**About this task:** The material below holds pictures, which are to be left out; copy exactly the lines from the one with "none -> white brick G2:G5 level 1" through the one with "none -> white brick G8 level 2".

Supplied data START

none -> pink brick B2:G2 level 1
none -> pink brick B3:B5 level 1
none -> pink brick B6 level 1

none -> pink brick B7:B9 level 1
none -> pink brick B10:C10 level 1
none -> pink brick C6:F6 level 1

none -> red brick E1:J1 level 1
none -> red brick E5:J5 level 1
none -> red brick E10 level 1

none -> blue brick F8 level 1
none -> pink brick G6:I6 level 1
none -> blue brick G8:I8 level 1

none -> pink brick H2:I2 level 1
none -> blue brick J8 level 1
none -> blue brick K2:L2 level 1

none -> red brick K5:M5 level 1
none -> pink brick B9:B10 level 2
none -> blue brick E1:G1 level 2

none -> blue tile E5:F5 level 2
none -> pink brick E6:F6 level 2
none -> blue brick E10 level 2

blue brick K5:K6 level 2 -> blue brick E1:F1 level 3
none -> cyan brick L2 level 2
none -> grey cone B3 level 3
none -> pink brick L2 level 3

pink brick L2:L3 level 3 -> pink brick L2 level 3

Supplied data END
Supplied data START

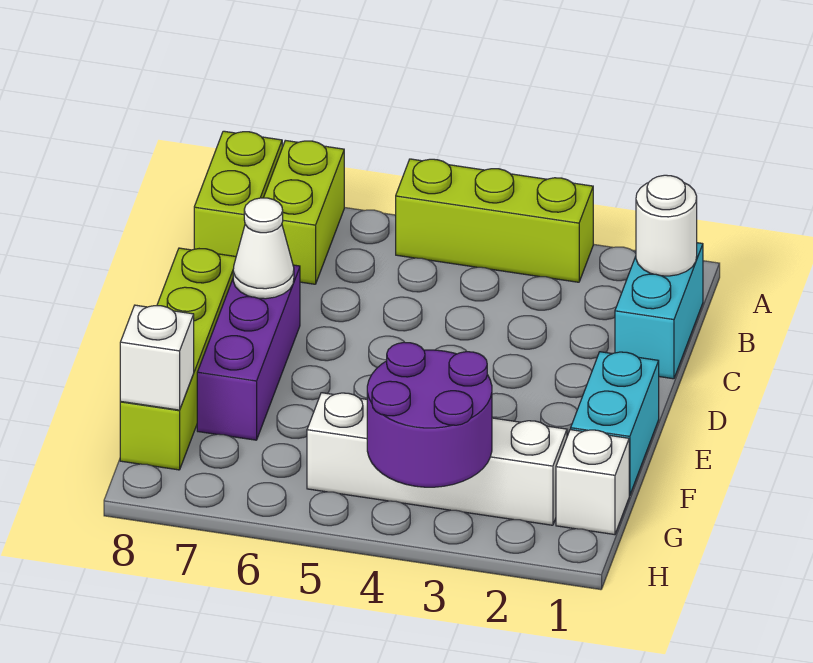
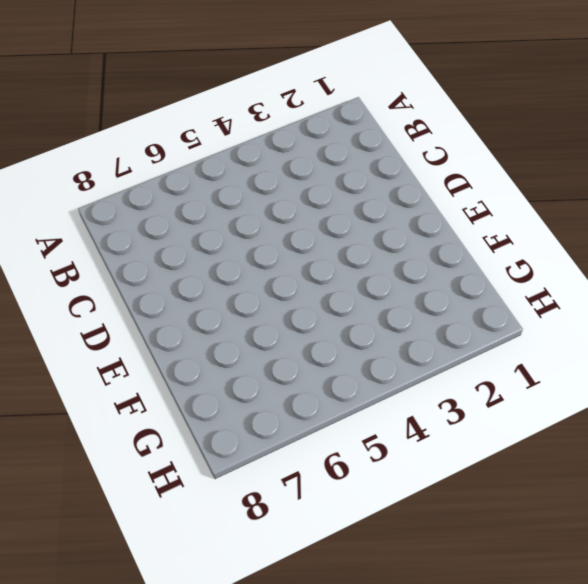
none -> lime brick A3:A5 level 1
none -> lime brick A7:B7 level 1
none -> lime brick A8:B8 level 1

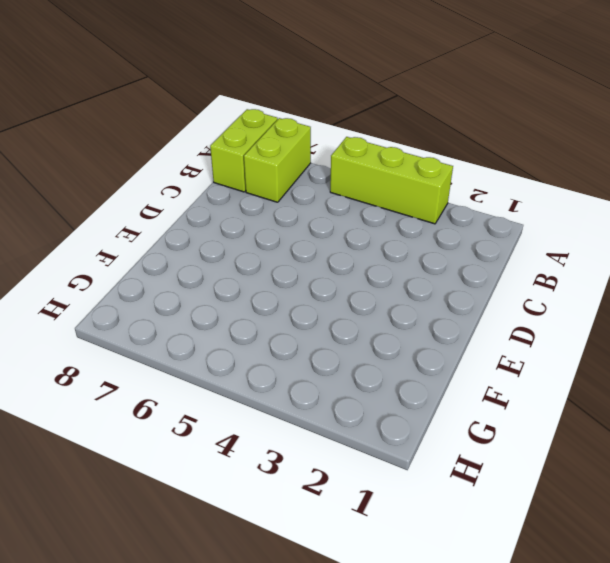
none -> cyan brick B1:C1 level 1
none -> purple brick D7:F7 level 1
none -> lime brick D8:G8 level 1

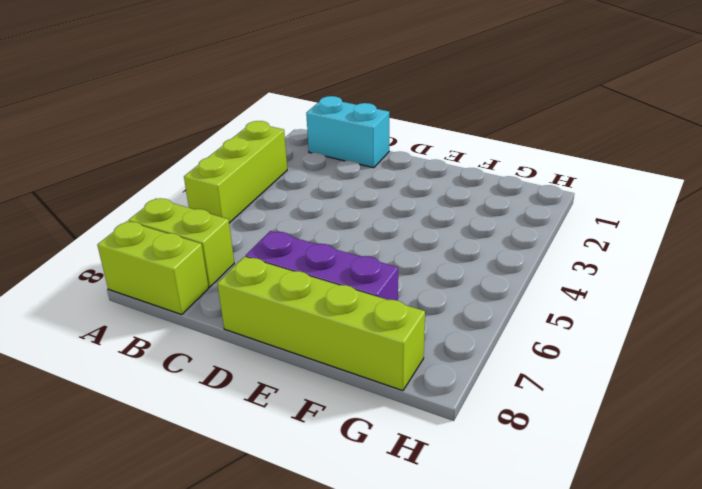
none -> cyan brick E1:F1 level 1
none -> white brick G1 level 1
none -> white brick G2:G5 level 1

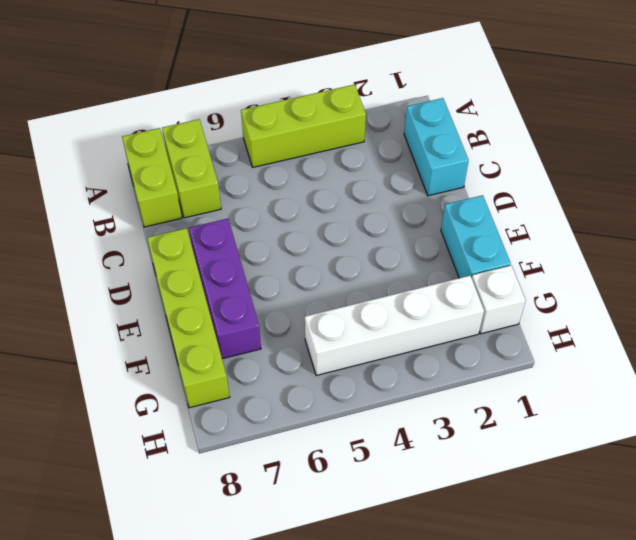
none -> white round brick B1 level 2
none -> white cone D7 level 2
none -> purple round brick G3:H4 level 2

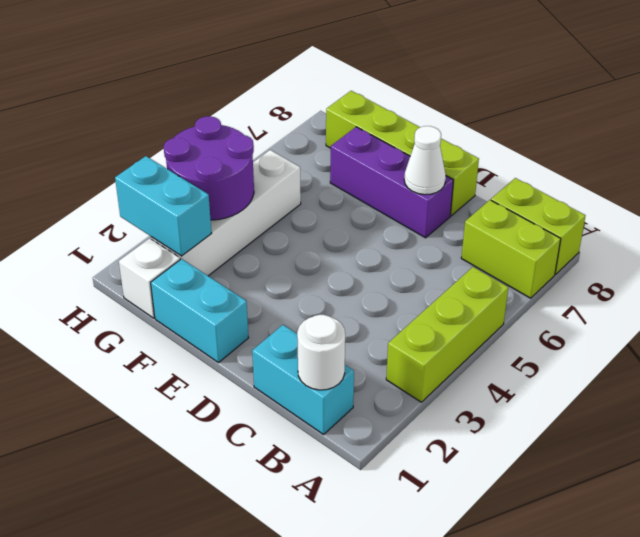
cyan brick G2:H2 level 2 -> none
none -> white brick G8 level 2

Supplied data END
Supplied data START

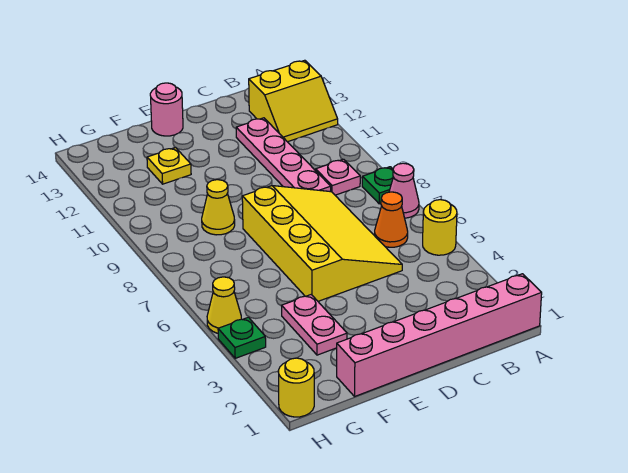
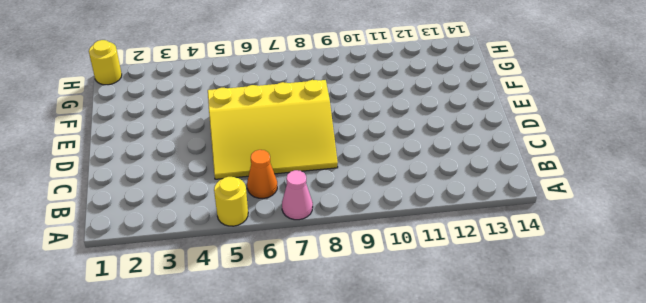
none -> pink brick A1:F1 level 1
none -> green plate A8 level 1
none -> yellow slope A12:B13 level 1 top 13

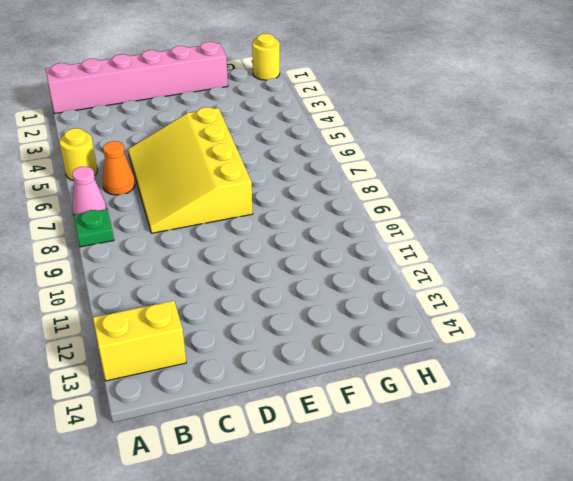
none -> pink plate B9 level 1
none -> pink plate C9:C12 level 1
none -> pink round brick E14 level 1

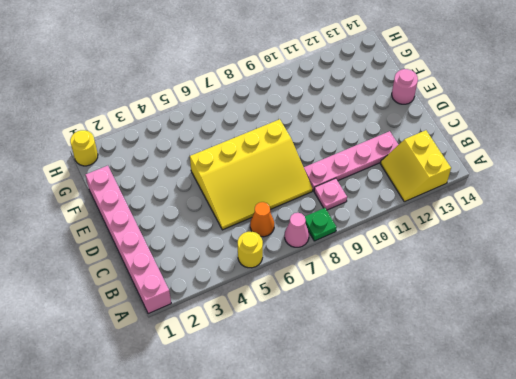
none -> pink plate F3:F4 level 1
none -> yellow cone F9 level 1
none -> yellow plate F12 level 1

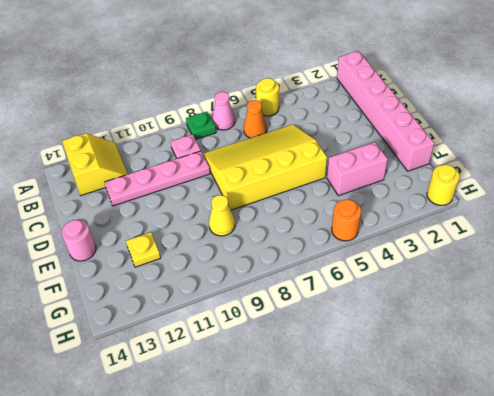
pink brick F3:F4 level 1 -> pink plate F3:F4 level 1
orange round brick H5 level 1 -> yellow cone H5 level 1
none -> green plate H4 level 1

Supplied data END

**Solution to this task:**
none -> white brick G2:G5 level 1

none -> white round brick B1 level 2
none -> white cone D7 level 2
none -> purple round brick G3:H4 level 2

cyan brick G2:H2 level 2 -> none
none -> white brick G8 level 2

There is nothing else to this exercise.